_Stepwise shape edit descriptions_.
######

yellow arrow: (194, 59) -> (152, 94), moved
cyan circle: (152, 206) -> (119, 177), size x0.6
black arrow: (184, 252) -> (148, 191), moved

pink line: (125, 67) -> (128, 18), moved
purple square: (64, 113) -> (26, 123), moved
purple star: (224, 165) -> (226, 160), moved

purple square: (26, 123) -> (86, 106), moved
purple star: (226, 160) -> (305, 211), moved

######

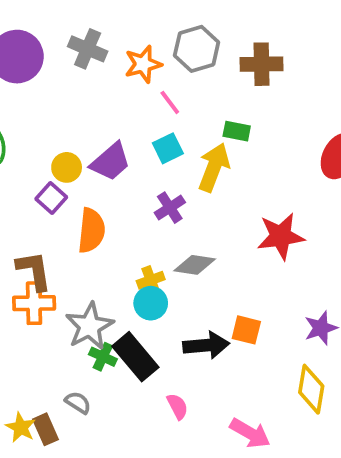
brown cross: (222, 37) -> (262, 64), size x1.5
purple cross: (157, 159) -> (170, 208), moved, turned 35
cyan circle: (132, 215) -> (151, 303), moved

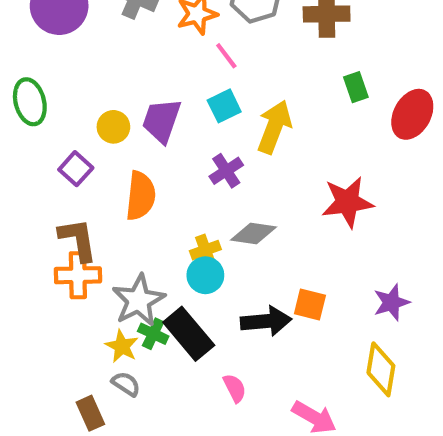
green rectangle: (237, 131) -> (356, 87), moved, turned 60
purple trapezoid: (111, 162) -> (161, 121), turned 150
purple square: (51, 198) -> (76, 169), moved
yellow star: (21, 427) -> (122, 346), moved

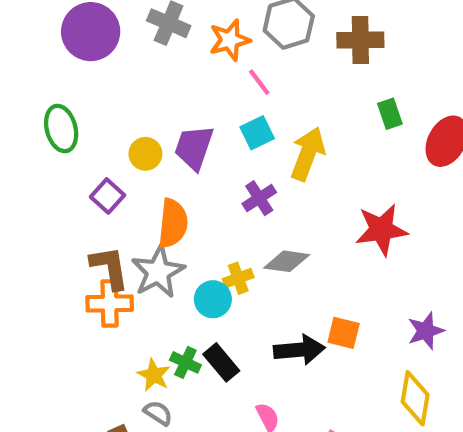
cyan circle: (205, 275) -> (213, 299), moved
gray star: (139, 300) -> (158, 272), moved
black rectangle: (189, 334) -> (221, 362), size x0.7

######

Could you return exactly the lines above from the line with "cyan circle: (152, 206)" to the line with "purple star: (226, 160) -> (305, 211), moved", both included, and nothing else?

_WRITTEN SOLUTION_.
cyan circle: (152, 206) -> (119, 177), size x0.6
black arrow: (184, 252) -> (148, 191), moved

pink line: (125, 67) -> (128, 18), moved
purple square: (64, 113) -> (26, 123), moved
purple star: (224, 165) -> (226, 160), moved

purple square: (26, 123) -> (86, 106), moved
purple star: (226, 160) -> (305, 211), moved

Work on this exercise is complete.